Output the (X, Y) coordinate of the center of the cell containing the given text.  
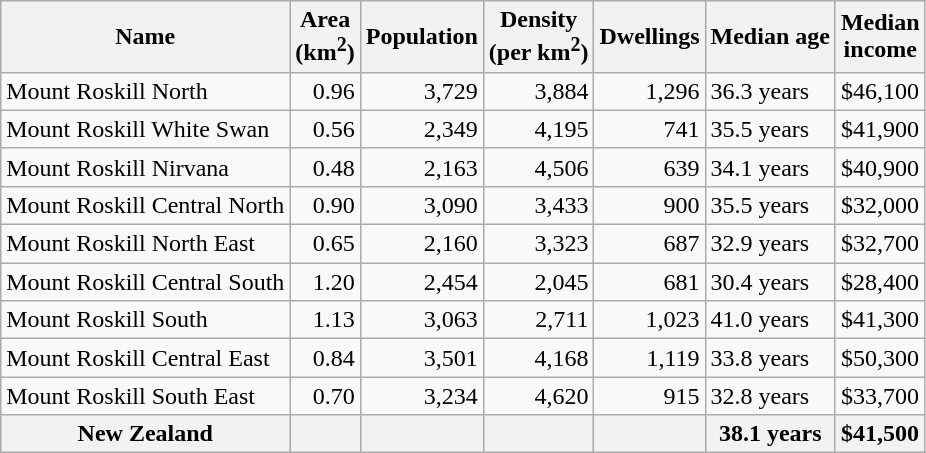
3,234 (422, 396)
915 (650, 396)
33.8 years (770, 358)
Mount Roskill North East (146, 244)
1,296 (650, 91)
0.65 (325, 244)
30.4 years (770, 282)
$32,700 (880, 244)
3,729 (422, 91)
32.9 years (770, 244)
0.48 (325, 167)
1,023 (650, 320)
741 (650, 129)
2,160 (422, 244)
Dwellings (650, 37)
Median age (770, 37)
Mount Roskill Nirvana (146, 167)
900 (650, 205)
$46,100 (880, 91)
3,433 (538, 205)
Area(km2) (325, 37)
687 (650, 244)
Density(per km2) (538, 37)
0.56 (325, 129)
3,323 (538, 244)
3,884 (538, 91)
Mount Roskill North (146, 91)
$40,900 (880, 167)
2,163 (422, 167)
$50,300 (880, 358)
Population (422, 37)
$41,500 (880, 434)
4,168 (538, 358)
Mount Roskill Central East (146, 358)
2,454 (422, 282)
0.70 (325, 396)
$41,900 (880, 129)
New Zealand (146, 434)
1,119 (650, 358)
3,501 (422, 358)
38.1 years (770, 434)
32.8 years (770, 396)
0.96 (325, 91)
2,349 (422, 129)
2,045 (538, 282)
Medianincome (880, 37)
0.90 (325, 205)
681 (650, 282)
4,620 (538, 396)
2,711 (538, 320)
$41,300 (880, 320)
Mount Roskill Central South (146, 282)
0.84 (325, 358)
Mount Roskill White Swan (146, 129)
Mount Roskill South East (146, 396)
4,195 (538, 129)
$28,400 (880, 282)
Mount Roskill Central North (146, 205)
4,506 (538, 167)
41.0 years (770, 320)
1.20 (325, 282)
Name (146, 37)
Mount Roskill South (146, 320)
1.13 (325, 320)
639 (650, 167)
3,063 (422, 320)
34.1 years (770, 167)
$33,700 (880, 396)
36.3 years (770, 91)
3,090 (422, 205)
$32,000 (880, 205)
Pinpoint the cell where the given text exists, returning its (x, y) midpoint coordinate. 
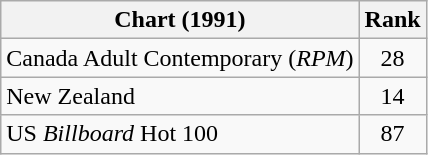
US Billboard Hot 100 (180, 134)
87 (392, 134)
New Zealand (180, 96)
28 (392, 58)
Rank (392, 20)
Chart (1991) (180, 20)
Canada Adult Contemporary (RPM) (180, 58)
14 (392, 96)
Capture the cell that displays the provided text and extract its (x, y) central coordinate. 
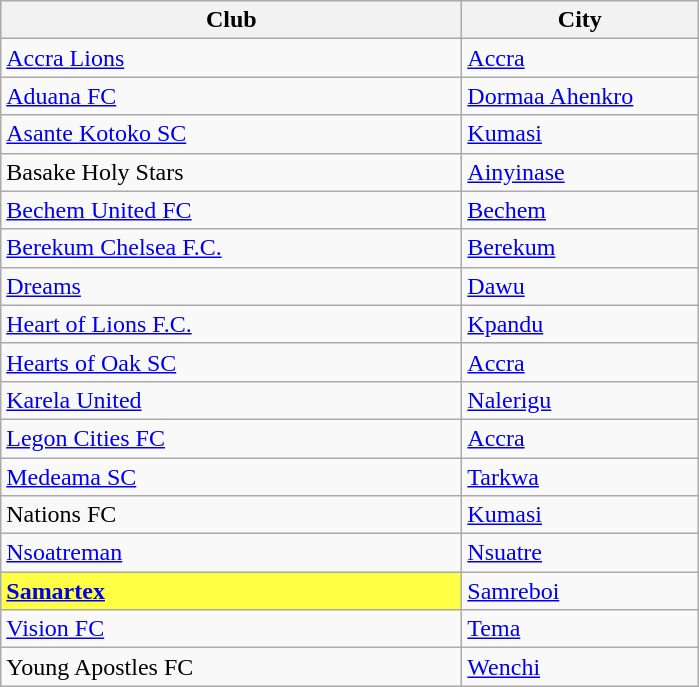
Karela United (232, 400)
Hearts of Oak SC (232, 362)
Bechem (580, 210)
Bechem United FC (232, 210)
Ainyinase (580, 172)
Nsuatre (580, 553)
Tema (580, 629)
Dormaa Ahenkro (580, 96)
Vision FC (232, 629)
Wenchi (580, 667)
Aduana FC (232, 96)
City (580, 20)
Legon Cities FC (232, 438)
Young Apostles FC (232, 667)
Dreams (232, 286)
Tarkwa (580, 477)
Asante Kotoko SC (232, 134)
Dawu (580, 286)
Berekum Chelsea F.C. (232, 248)
Medeama SC (232, 477)
Nalerigu (580, 400)
Berekum (580, 248)
Kpandu (580, 324)
Nsoatreman (232, 553)
Accra Lions (232, 58)
Nations FC (232, 515)
Samreboi (580, 591)
Heart of Lions F.C. (232, 324)
Basake Holy Stars (232, 172)
Samartex (232, 591)
Club (232, 20)
Identify which cell holds the provided text, then report its [X, Y] central coordinate. 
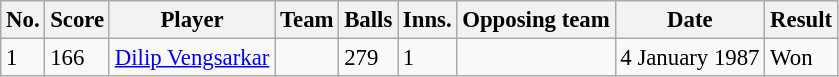
4 January 1987 [690, 58]
Opposing team [536, 20]
166 [78, 58]
Balls [368, 20]
Dilip Vengsarkar [192, 58]
Date [690, 20]
Team [307, 20]
No. [23, 20]
Score [78, 20]
Result [802, 20]
Player [192, 20]
Inns. [428, 20]
279 [368, 58]
Won [802, 58]
Locate the cell with the specified text and output its (X, Y) center coordinate. 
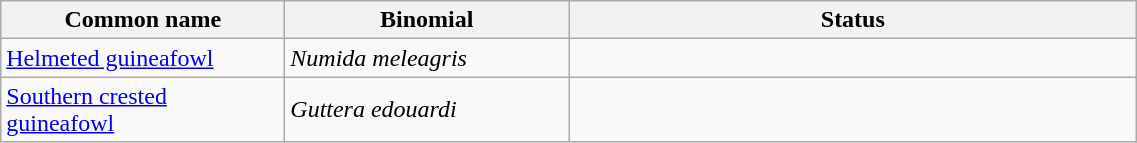
Numida meleagris (427, 58)
Southern crested guineafowl (143, 110)
Guttera edouardi (427, 110)
Binomial (427, 20)
Helmeted guineafowl (143, 58)
Status (853, 20)
Common name (143, 20)
Extract the [X, Y] coordinate from the center of the cell holding the provided text.  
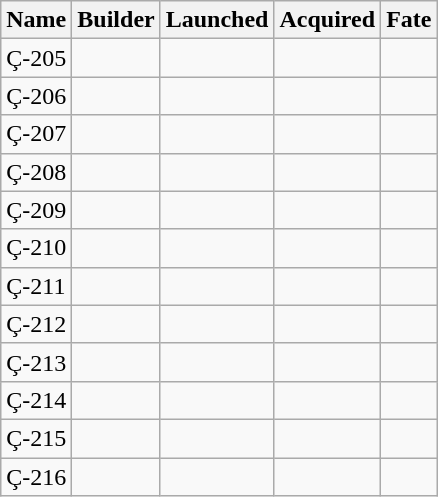
Ç-208 [36, 172]
Ç-209 [36, 210]
Ç-216 [36, 477]
Ç-206 [36, 96]
Ç-207 [36, 134]
Acquired [328, 20]
Ç-210 [36, 248]
Ç-213 [36, 362]
Builder [116, 20]
Ç-205 [36, 58]
Ç-212 [36, 324]
Name [36, 20]
Fate [409, 20]
Ç-214 [36, 400]
Launched [217, 20]
Ç-215 [36, 438]
Ç-211 [36, 286]
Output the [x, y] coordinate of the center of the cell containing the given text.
^^^^^^^^
*AUSZUFÜHRENDE AUFGABE*. Sammeln Sie aus den obigen Daten sämtliche Zeilen, die die Zeichenfolge „guineafowl“ enthalten. Groß- und Kleinschreibung ist dabei zu beachten.

*ERLEDIGTE AUFGABE*.
Southern crested guineafowl (143, 110)
Helmeted guineafowl (143, 58)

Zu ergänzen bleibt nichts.